_Task_. Where "ball" appears in a line of the entries below, that line should be copied.

---------------

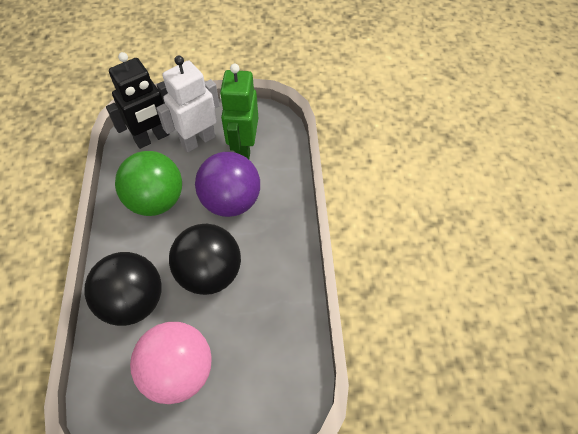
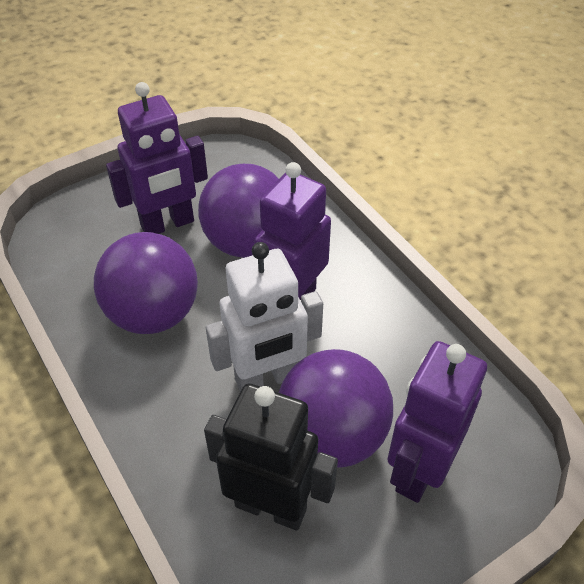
black ball: 2 -> 0
green ball: 1 -> 0
green robot: 1 -> 0
pink ball: 1 -> 0
purple ball: 1 -> 3
purple robot: 0 -> 3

---------------

_Answer to the exercise_.
black ball: 2 -> 0
green ball: 1 -> 0
pink ball: 1 -> 0
purple ball: 1 -> 3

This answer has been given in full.